[Image change detection data]
○ ○ ○ ○ ○ ○ ○
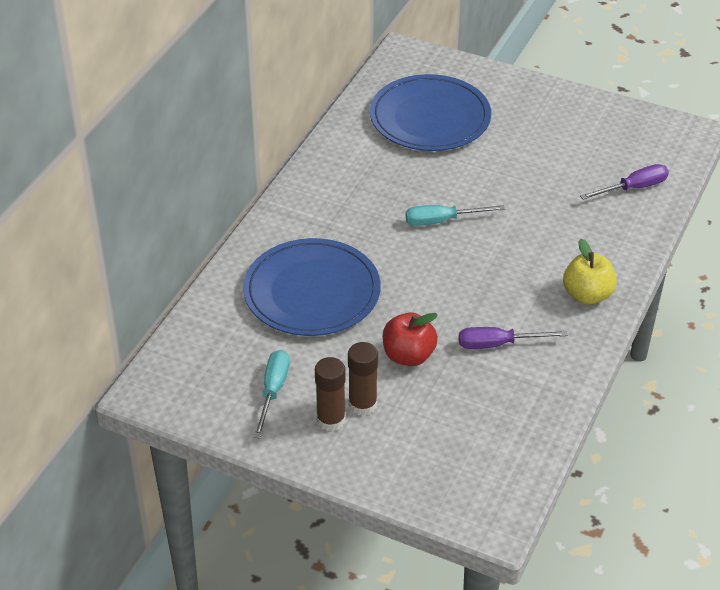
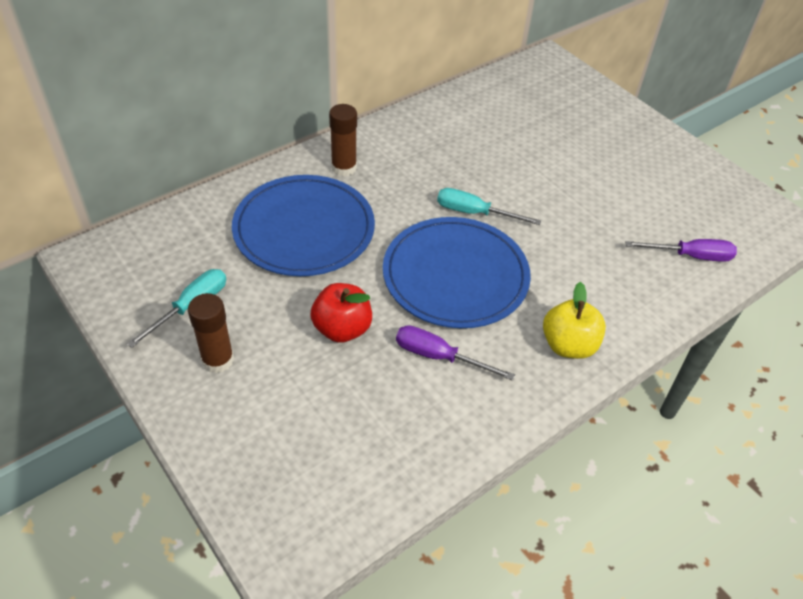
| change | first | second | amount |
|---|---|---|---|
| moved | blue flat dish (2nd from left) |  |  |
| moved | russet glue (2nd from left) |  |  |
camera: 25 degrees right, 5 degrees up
○ ○ ○ ○ ○ ○ ○
» Your instructions
Write out exactly the lines starting with the one that holds "moved | russet" and running through the last line above.

» Answer to the problem
| moved | russet glue (2nd from left) |  |  |
camera: 25 degrees right, 5 degrees up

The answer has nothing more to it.